::: PROVIDED MATERIAL :::

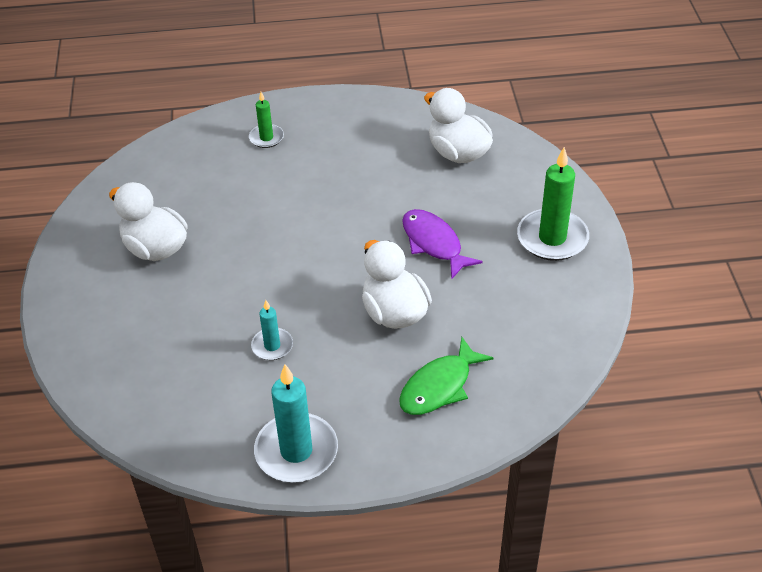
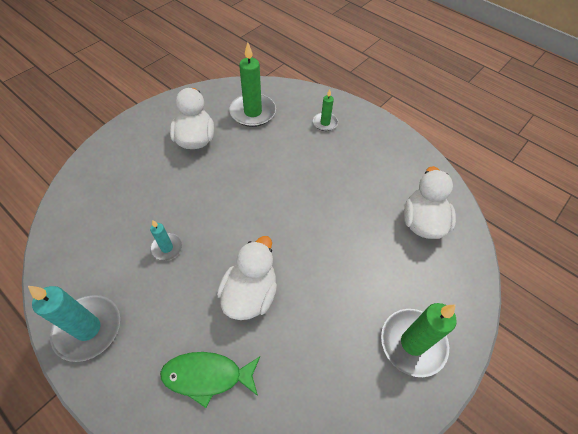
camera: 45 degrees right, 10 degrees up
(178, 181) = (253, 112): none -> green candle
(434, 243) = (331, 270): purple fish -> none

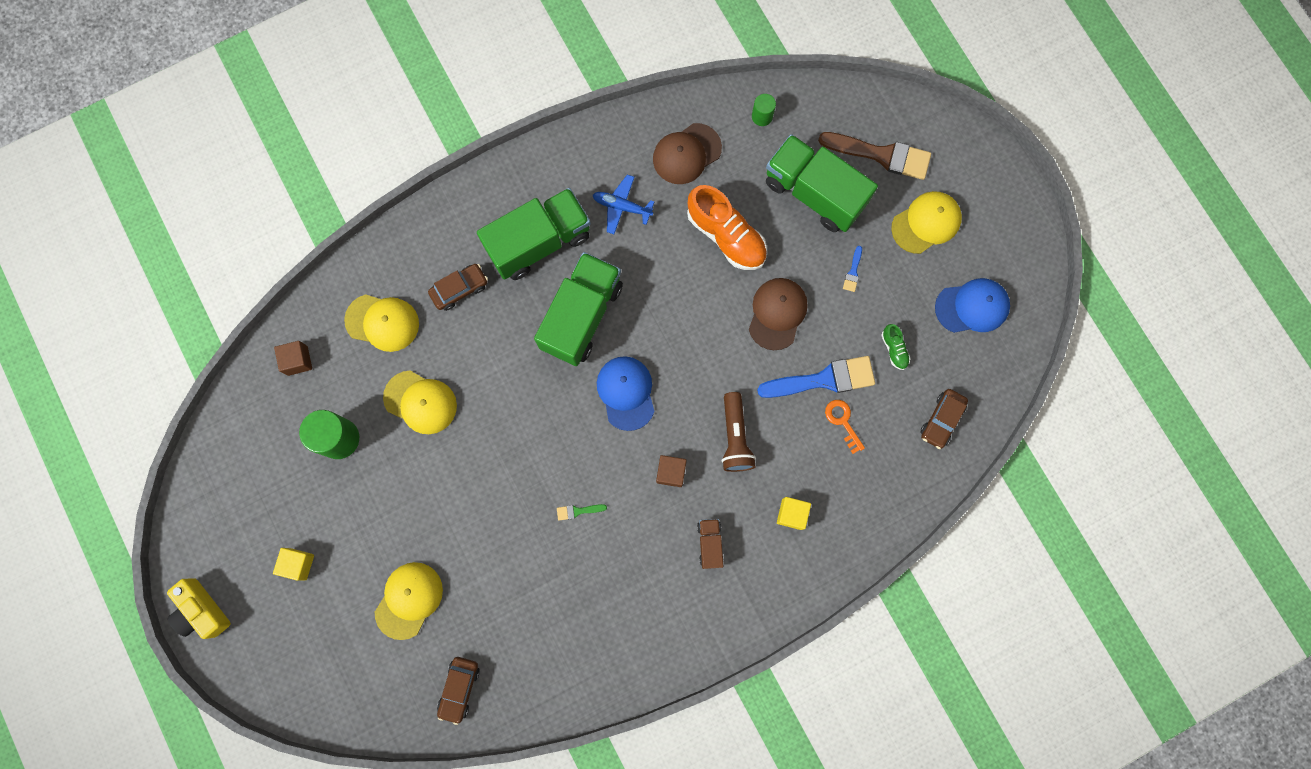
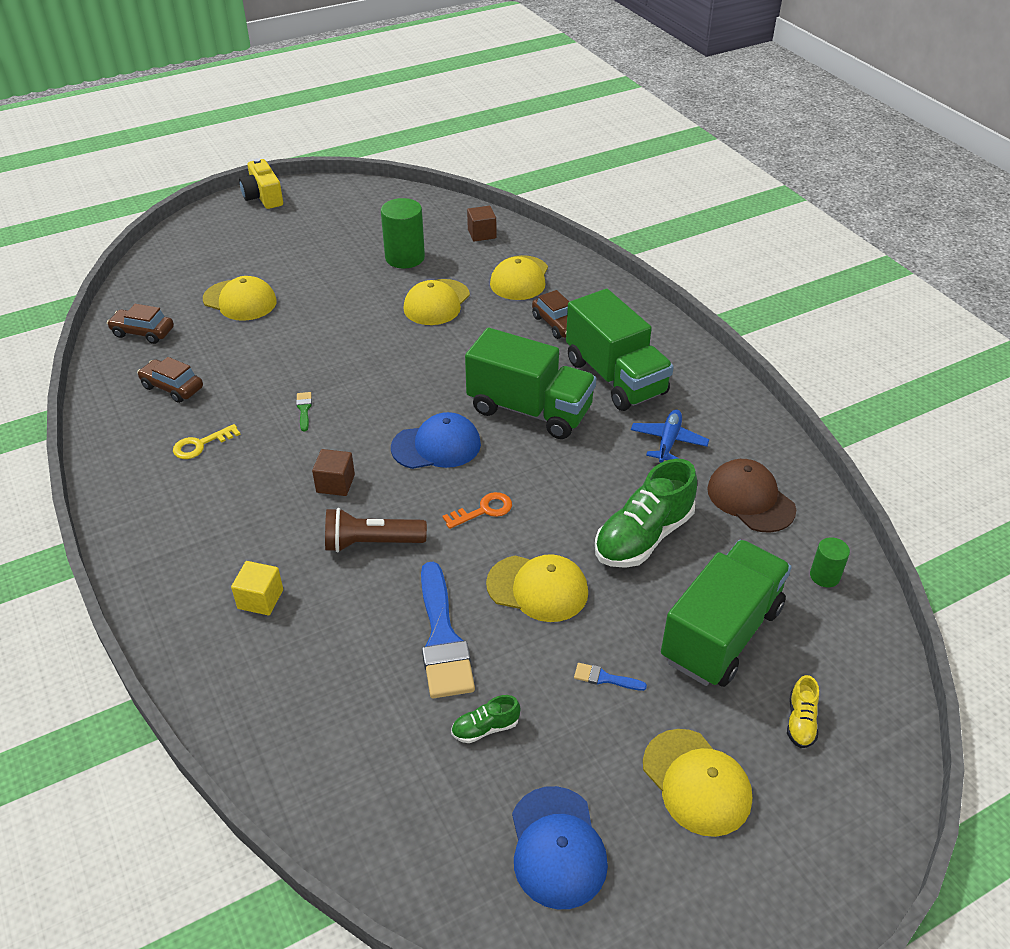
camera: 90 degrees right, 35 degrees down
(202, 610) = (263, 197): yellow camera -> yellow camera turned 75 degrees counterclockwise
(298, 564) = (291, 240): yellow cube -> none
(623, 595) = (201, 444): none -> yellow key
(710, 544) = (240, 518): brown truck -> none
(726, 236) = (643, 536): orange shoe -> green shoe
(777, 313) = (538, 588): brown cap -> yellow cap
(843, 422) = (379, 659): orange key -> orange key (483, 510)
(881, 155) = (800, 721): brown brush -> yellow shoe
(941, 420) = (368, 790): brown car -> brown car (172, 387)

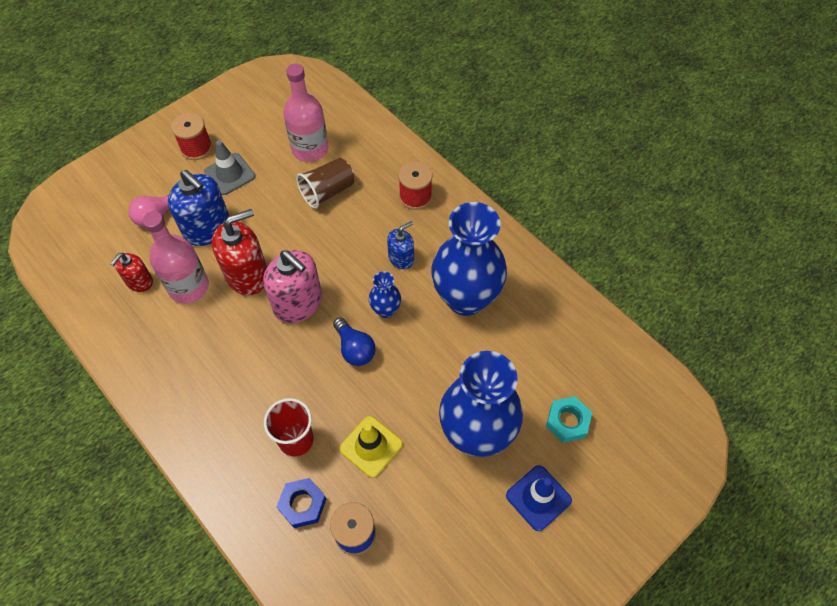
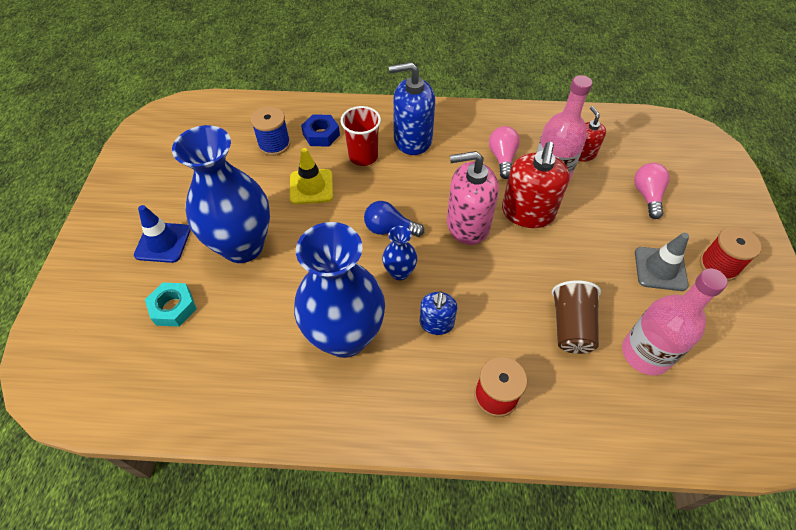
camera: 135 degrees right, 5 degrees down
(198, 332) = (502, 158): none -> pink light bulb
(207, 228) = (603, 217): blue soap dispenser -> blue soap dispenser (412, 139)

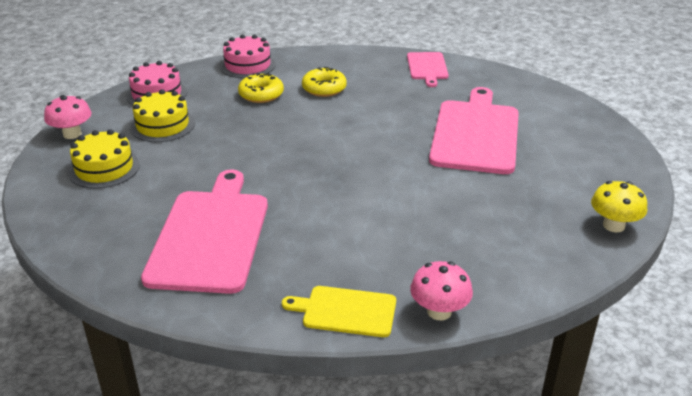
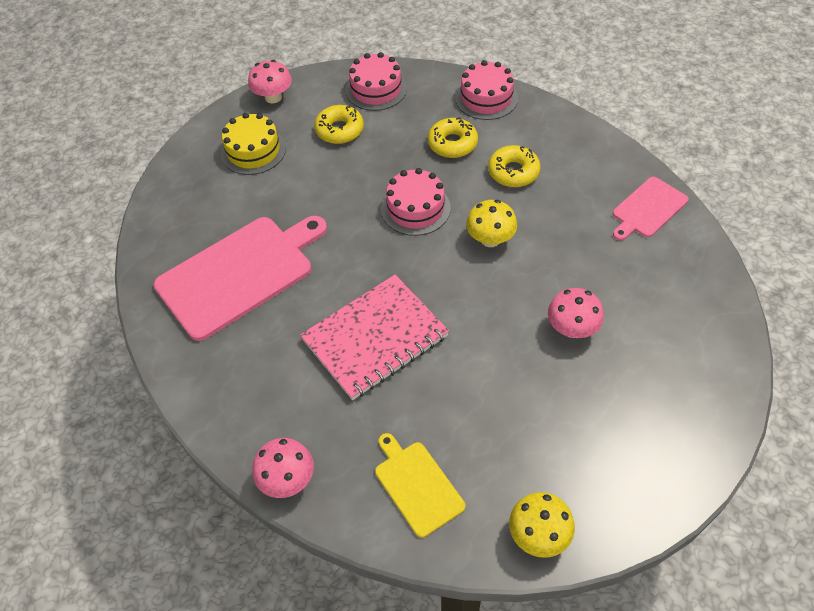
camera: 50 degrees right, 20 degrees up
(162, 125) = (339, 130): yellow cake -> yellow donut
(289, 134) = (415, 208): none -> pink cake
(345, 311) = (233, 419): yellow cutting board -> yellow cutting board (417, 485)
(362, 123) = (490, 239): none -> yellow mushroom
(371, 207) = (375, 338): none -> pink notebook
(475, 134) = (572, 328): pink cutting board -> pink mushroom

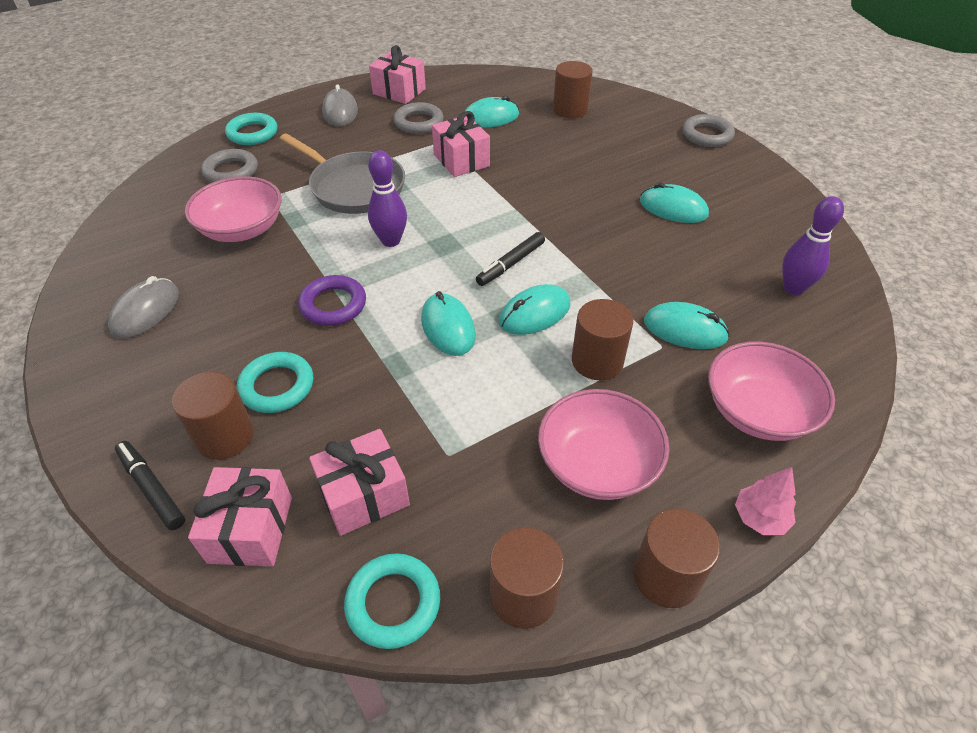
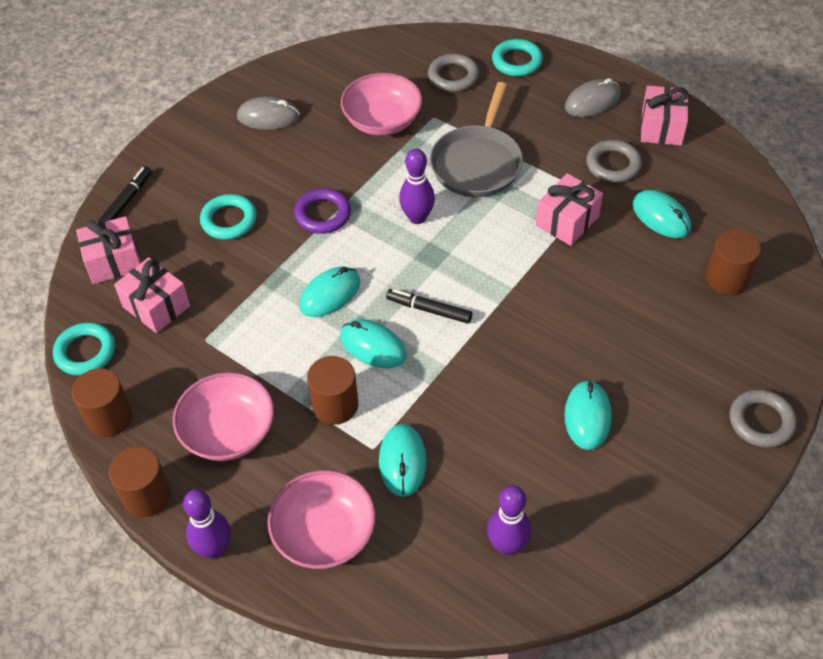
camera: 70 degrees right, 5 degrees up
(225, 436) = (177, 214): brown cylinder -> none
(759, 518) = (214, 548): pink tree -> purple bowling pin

:::

### WHAT YOU ARE ASKED TO DO
Reproduce every record above exactly, but leave out the pictures.

### FINAL ANSWER
camera: 45 degrees right, 10 degrees up
(178, 181) = (253, 112): none -> green candle
(434, 243) = (331, 270): purple fish -> none

camera: 90 degrees right, 35 degrees down
(202, 610) = (263, 197): yellow camera -> yellow camera turned 75 degrees counterclockwise
(298, 564) = (291, 240): yellow cube -> none
(623, 595) = (201, 444): none -> yellow key
(710, 544) = (240, 518): brown truck -> none
(726, 236) = (643, 536): orange shoe -> green shoe
(777, 313) = (538, 588): brown cap -> yellow cap
(843, 422) = (379, 659): orange key -> orange key (483, 510)
(881, 155) = (800, 721): brown brush -> yellow shoe
(941, 420) = (368, 790): brown car -> brown car (172, 387)

camera: 135 degrees right, 5 degrees down
(198, 332) = (502, 158): none -> pink light bulb
(207, 228) = (603, 217): blue soap dispenser -> blue soap dispenser (412, 139)

camera: 50 degrees right, 20 degrees up
(162, 125) = (339, 130): yellow cake -> yellow donut
(289, 134) = (415, 208): none -> pink cake
(345, 311) = (233, 419): yellow cutting board -> yellow cutting board (417, 485)
(362, 123) = (490, 239): none -> yellow mushroom
(371, 207) = (375, 338): none -> pink notebook
(475, 134) = (572, 328): pink cutting board -> pink mushroom

camera: 70 degrees right, 5 degrees up
(225, 436) = (177, 214): brown cylinder -> none
(759, 518) = (214, 548): pink tree -> purple bowling pin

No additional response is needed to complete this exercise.